Prompt:
Keep the wording of every entry intact in your copy, and omit the pictures.

Records:
-------

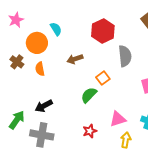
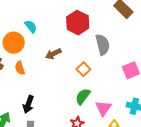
green semicircle: (89, 95) -> (83, 96), moved
black arrow: (44, 106) -> (28, 104), turned -36
pink triangle: (118, 119) -> (103, 108), turned -30

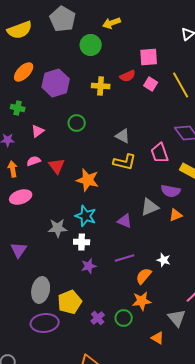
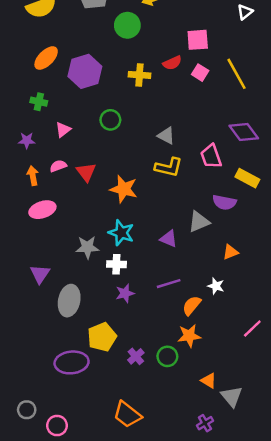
orange triangle: (176, 215) -> (230, 252), moved
gray ellipse: (41, 290) -> (69, 301), moved
gray triangle: (177, 318) -> (232, 396), moved

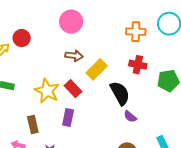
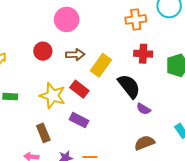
red circle: (22, 38) -> (43, 51), moved
purple rectangle: (68, 118) -> (79, 120), turned -66

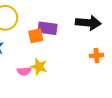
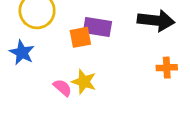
pink semicircle: (24, 71) -> (62, 88), turned -136

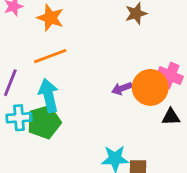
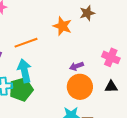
orange star: (50, 18) -> (62, 26), moved
orange circle: (150, 87) -> (80, 87), moved

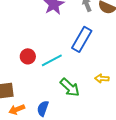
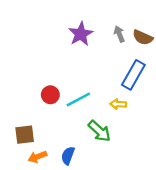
blue rectangle: (82, 39) -> (133, 75), moved
yellow arrow: (102, 78) -> (118, 104), moved

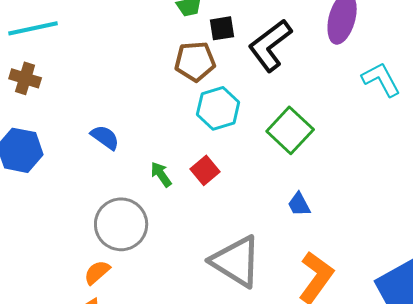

-------

Exercise answer:
green semicircle: (89, 95) -> (83, 96), moved
black arrow: (44, 106) -> (28, 104), turned -36
pink triangle: (118, 119) -> (103, 108), turned -30

orange triangle: (176, 215) -> (230, 252), moved
gray ellipse: (41, 290) -> (69, 301), moved
gray triangle: (177, 318) -> (232, 396), moved

red circle: (22, 38) -> (43, 51), moved
purple rectangle: (68, 118) -> (79, 120), turned -66

pink semicircle: (24, 71) -> (62, 88), turned -136

orange star: (50, 18) -> (62, 26), moved
orange circle: (150, 87) -> (80, 87), moved

blue rectangle: (82, 39) -> (133, 75), moved
yellow arrow: (102, 78) -> (118, 104), moved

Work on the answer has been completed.